● Action item:
Restate each line below word for word, skipping every picture.

● Records from a dataset:

+++++

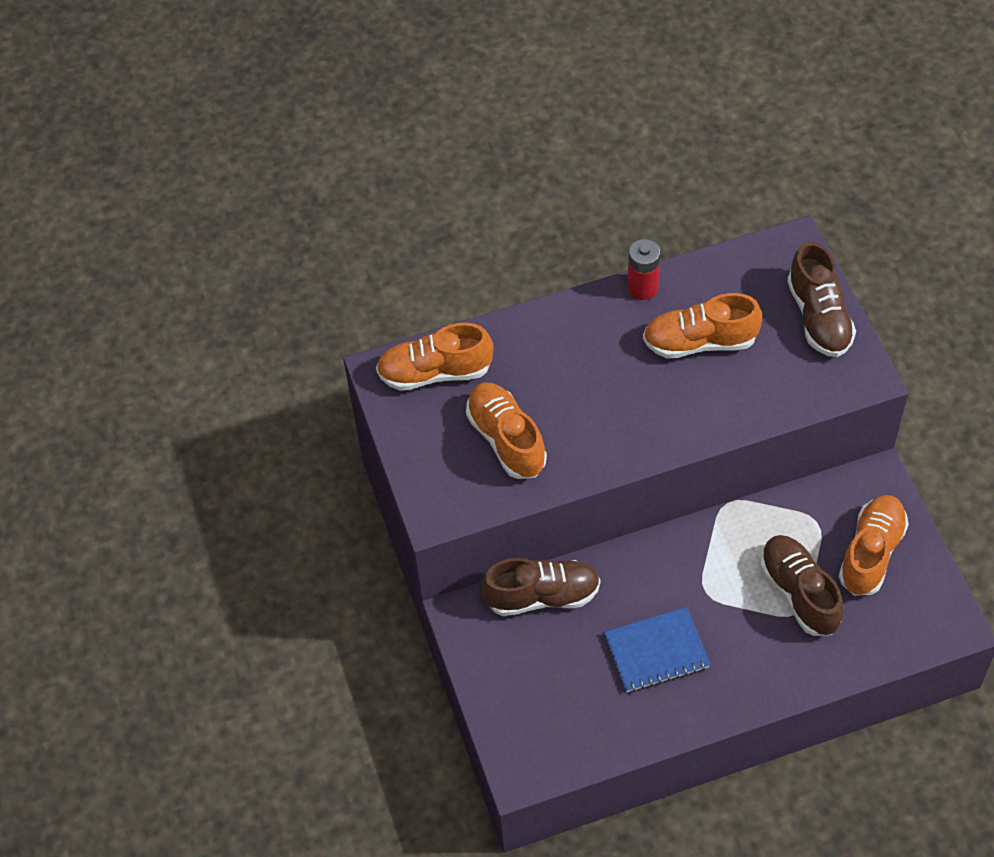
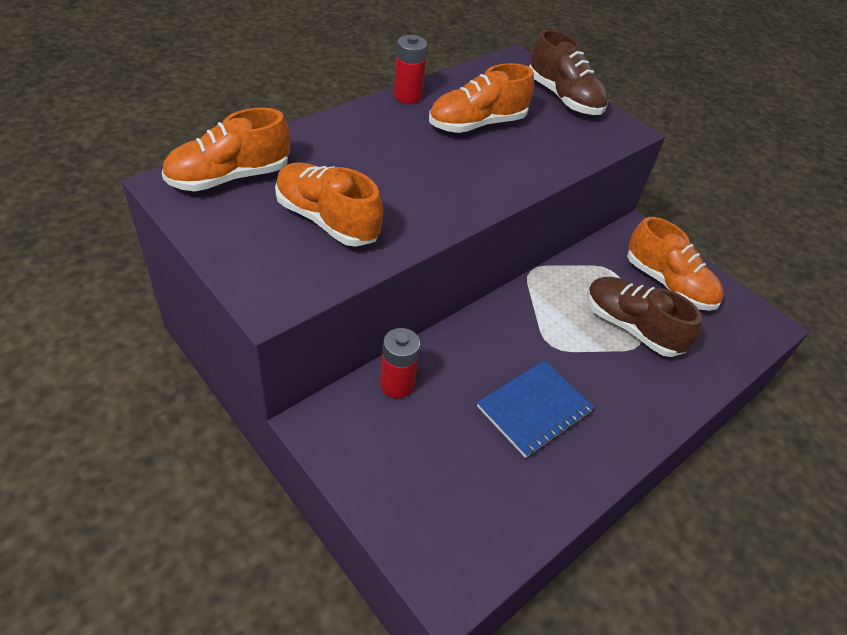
camera: 30 degrees left, 10 degrees down
(542, 596) = (397, 384): brown shoe -> red battery
(871, 553) = (668, 284): orange shoe -> orange shoe turned 135 degrees clockwise

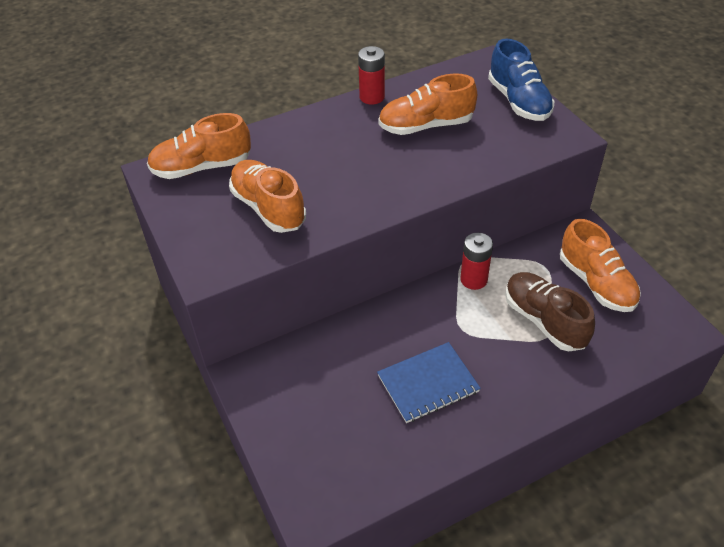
camera: 20 degrees right, 0 degrees up
(397, 384) = (316, 349): red battery -> red battery (473, 279)
(564, 98) = (518, 101): brown shoe -> blue shoe

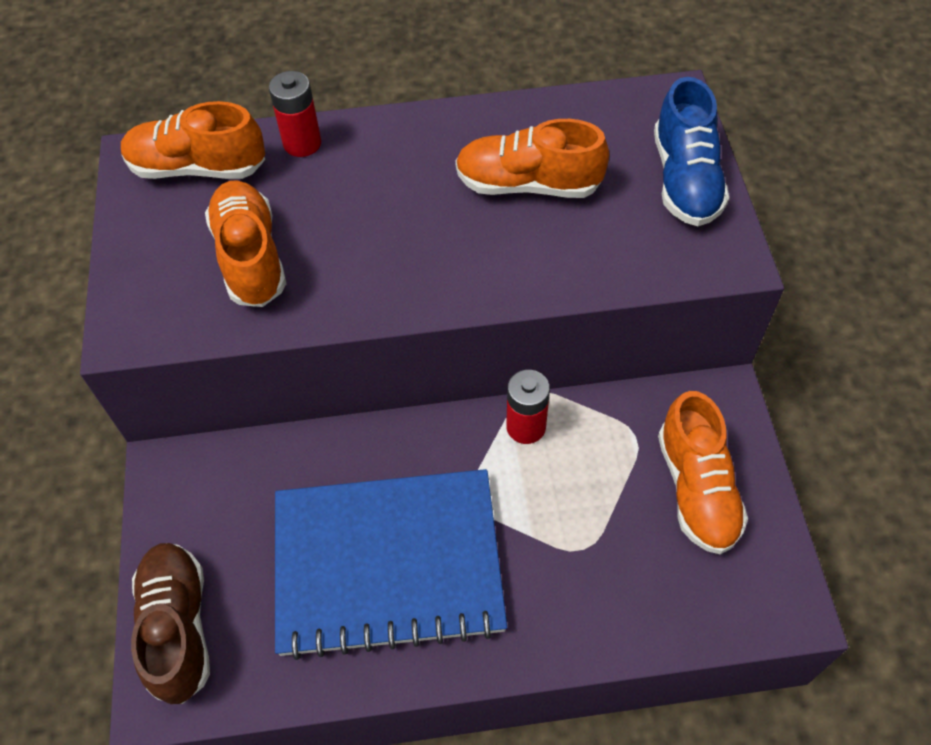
camera: 20 degrees right, 10 degrees up
(372, 97) = (477, 115): red battery -> red battery (302, 143)
(428, 384) = (388, 564): blue notebook -> blue notebook, size x1.88
(544, 320) = (591, 523): brown shoe -> brown shoe (178, 627)

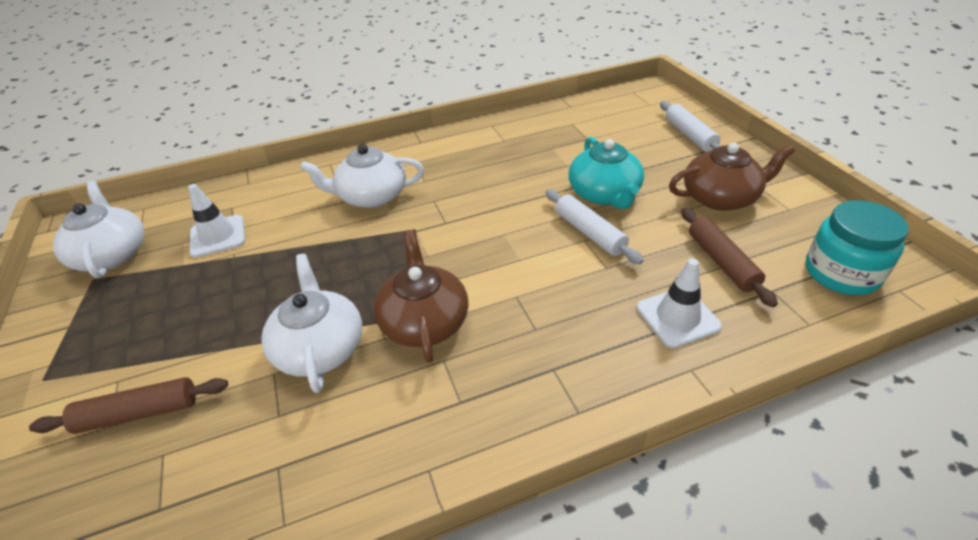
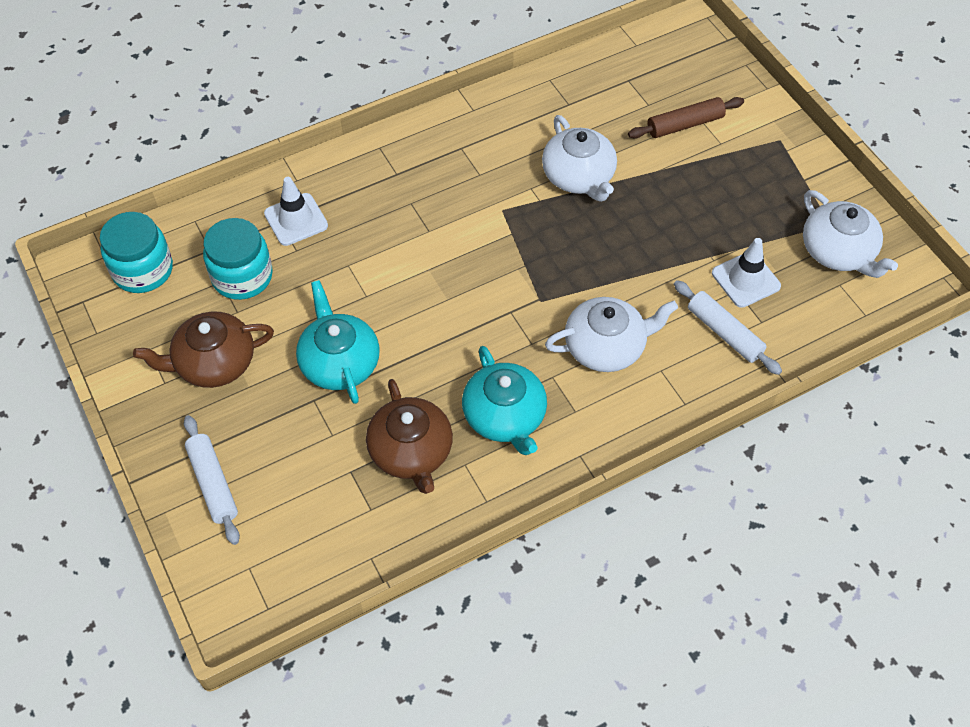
camera: 170 degrees right, 15 degrees up
(424, 321) = (502, 203): brown teapot -> brown teapot (411, 452)
(468, 161) = (505, 416): none -> turquoise teapot
(589, 233) = (360, 305): white rolling pin -> white rolling pin (724, 333)
(721, 262) = (242, 276): brown rolling pin -> turquoise jar

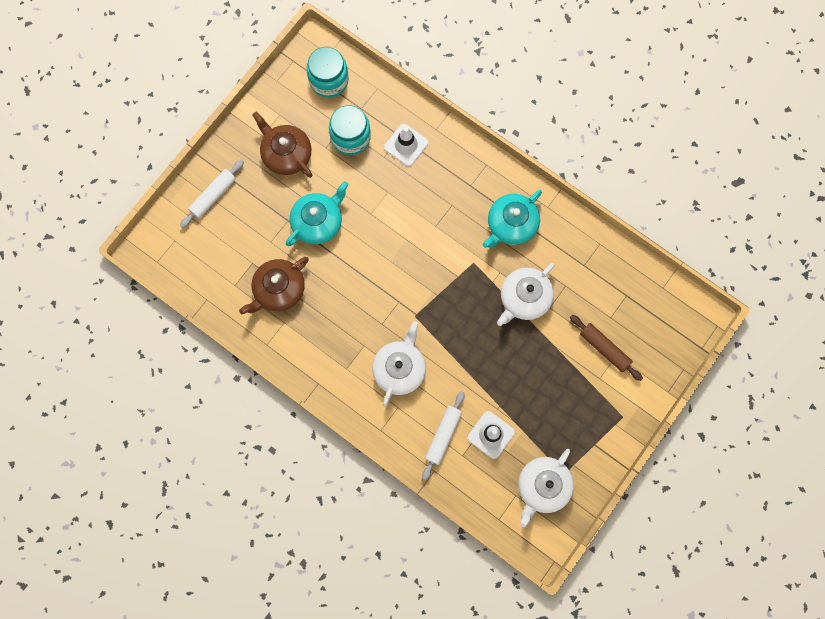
camera: 65 degrees right, 20 degrees up
(505, 416) = (324, 331): turquoise teapot -> turquoise teapot (511, 225)
(606, 346) = (400, 368): white teapot -> white teapot turned 120 degrees counterclockwise

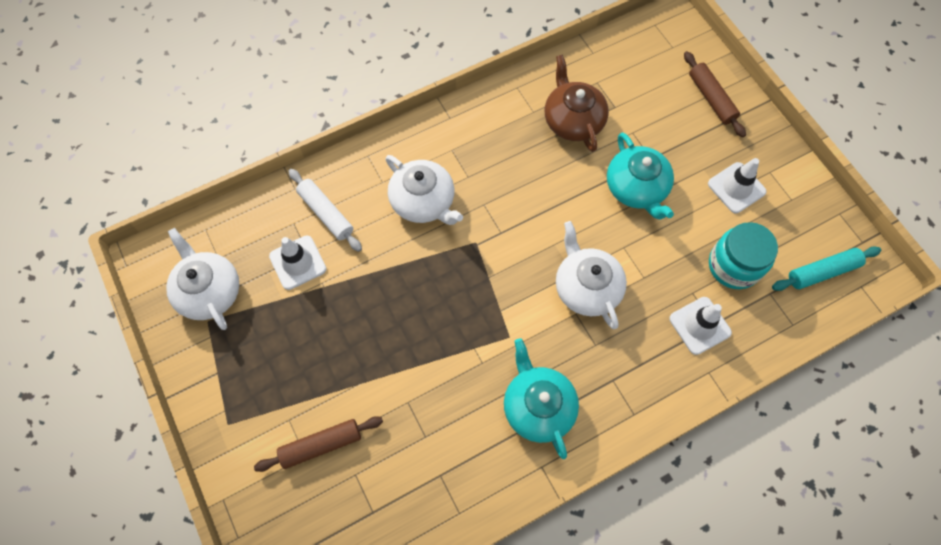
camera: 115 degrees right, 10 degrees down
(213, 196) = (711, 98): white rolling pin -> brown rolling pin
(286, 154) = (736, 188): brown teapot -> white traffic cone
(329, 80) = (822, 272): turquoise jar -> turquoise rolling pin
(524, 298) = (435, 376): white teapot -> white teapot (586, 287)

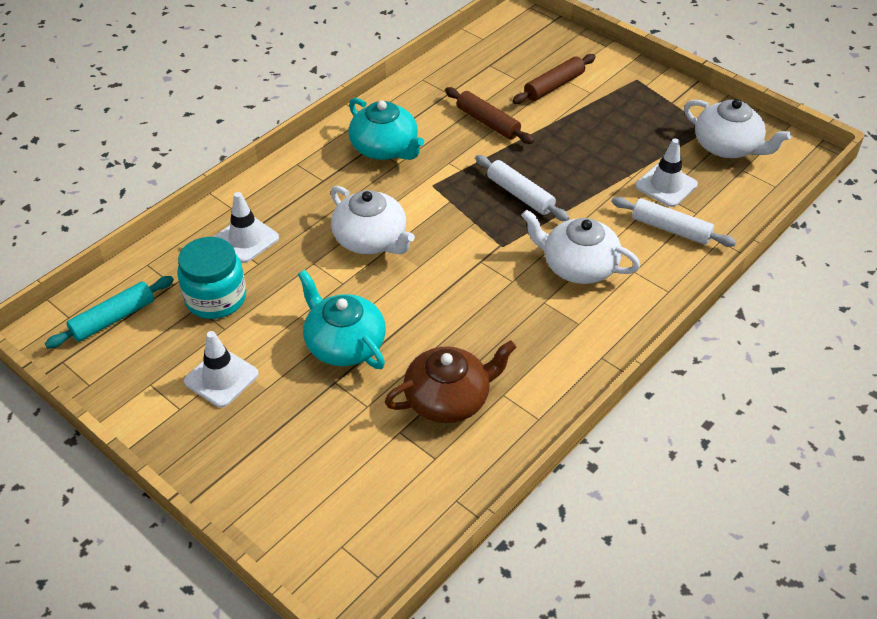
camera: 160 degrees right, 20 degrees down
(433, 296) = (520, 195): none -> white rolling pin
(573, 120) = (449, 398): brown teapot -> brown teapot turned 75 degrees counterclockwise
(711, 98) = (270, 482): brown rolling pin -> brown rolling pin (488, 122)

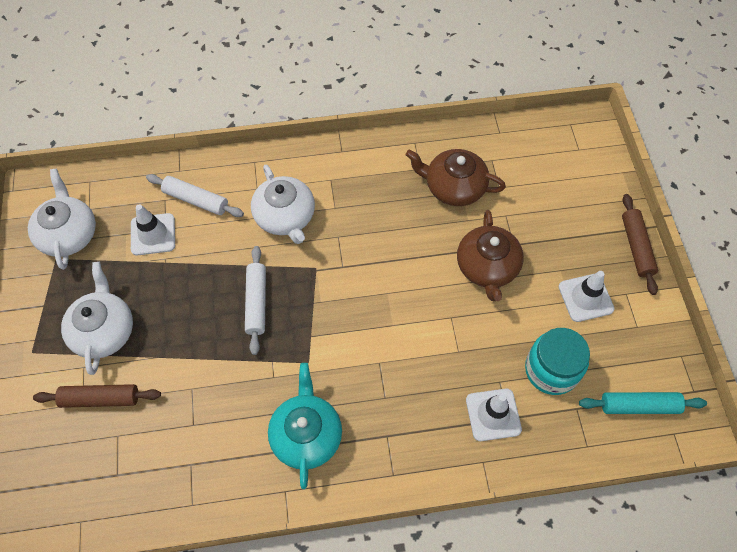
camera: 140 degrees left, 15 degrees up
(344, 344) = (487, 267): turquoise teapot -> brown teapot
(371, 239) = (399, 342): white teapot -> white teapot (104, 330)
(488, 122) = (198, 398): brown rolling pin -> brown rolling pin (636, 247)
(671, 229) = (196, 200): white rolling pin -> white rolling pin turned 45 degrees counterclockwise

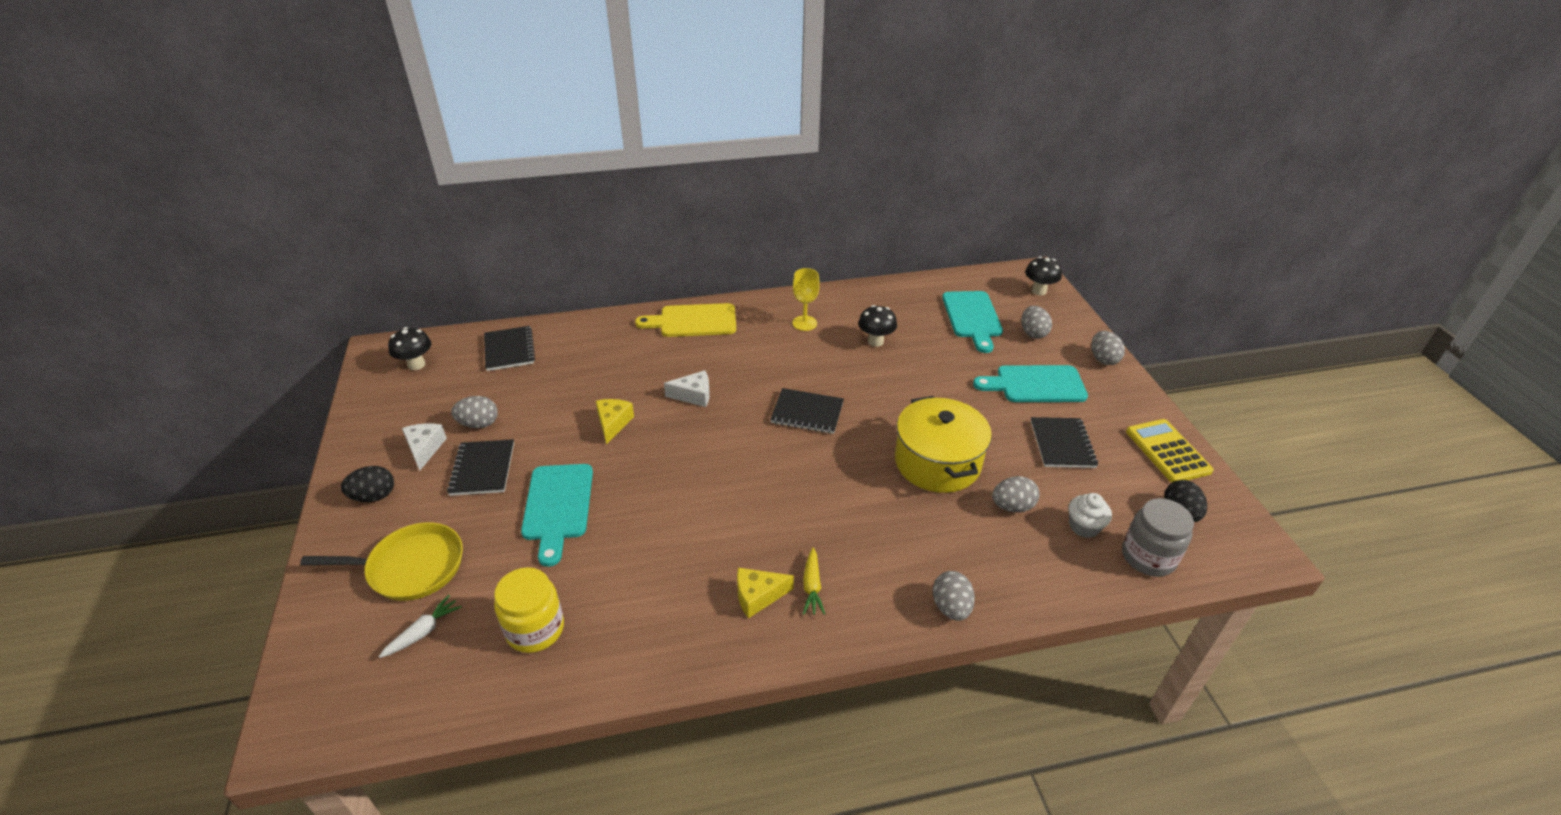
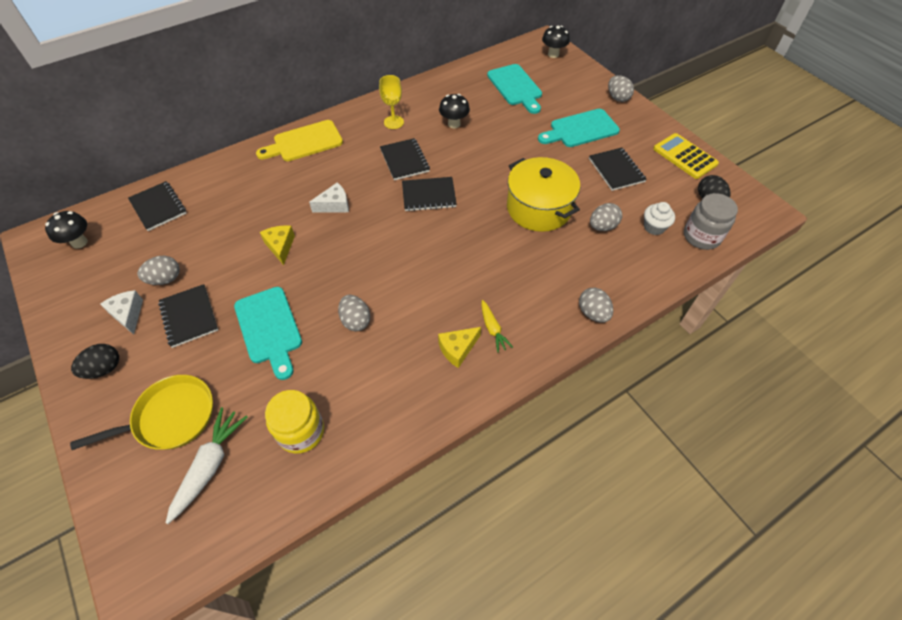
camera: 20 degrees left, 15 degrees up
(423, 632) = (210, 465): white carrot -> white carrot, size x1.64
(797, 367) = (404, 160): none -> black notebook
(1033, 333) = (562, 89): grey egg -> grey egg (356, 321)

+++++

● The completed task:
camera: 30 degrees left, 10 degrees down
(542, 596) = (397, 384): brown shoe -> red battery
(871, 553) = (668, 284): orange shoe -> orange shoe turned 135 degrees clockwise

camera: 20 degrees right, 0 degrees up
(397, 384) = (316, 349): red battery -> red battery (473, 279)
(564, 98) = (518, 101): brown shoe -> blue shoe

camera: 20 degrees right, 10 degrees up
(372, 97) = (477, 115): red battery -> red battery (302, 143)
(428, 384) = (388, 564): blue notebook -> blue notebook, size x1.88
(544, 320) = (591, 523): brown shoe -> brown shoe (178, 627)

camera: 170 degrees right, 15 degrees up
(424, 321) = (502, 203): brown teapot -> brown teapot (411, 452)
(468, 161) = (505, 416): none -> turquoise teapot
(589, 233) = (360, 305): white rolling pin -> white rolling pin (724, 333)
(721, 262) = (242, 276): brown rolling pin -> turquoise jar

camera: 65 degrees right, 20 degrees up
(505, 416) = (324, 331): turquoise teapot -> turquoise teapot (511, 225)
(606, 346) = (400, 368): white teapot -> white teapot turned 120 degrees counterclockwise

camera: 115 degrees right, 10 degrees down
(213, 196) = (711, 98): white rolling pin -> brown rolling pin
(286, 154) = (736, 188): brown teapot -> white traffic cone
(329, 80) = (822, 272): turquoise jar -> turquoise rolling pin
(524, 298) = (435, 376): white teapot -> white teapot (586, 287)

camera: 160 degrees right, 20 degrees down
(433, 296) = (520, 195): none -> white rolling pin
(573, 120) = (449, 398): brown teapot -> brown teapot turned 75 degrees counterclockwise
(711, 98) = (270, 482): brown rolling pin -> brown rolling pin (488, 122)

camera: 140 degrees left, 15 degrees up
(344, 344) = (487, 267): turquoise teapot -> brown teapot
(371, 239) = (399, 342): white teapot -> white teapot (104, 330)
(488, 122) = (198, 398): brown rolling pin -> brown rolling pin (636, 247)
(671, 229) = (196, 200): white rolling pin -> white rolling pin turned 45 degrees counterclockwise

camera: 20 degrees left, 15 degrees up
(423, 632) = (210, 465): white carrot -> white carrot, size x1.64
(797, 367) = (404, 160): none -> black notebook
(1033, 333) = (562, 89): grey egg -> grey egg (356, 321)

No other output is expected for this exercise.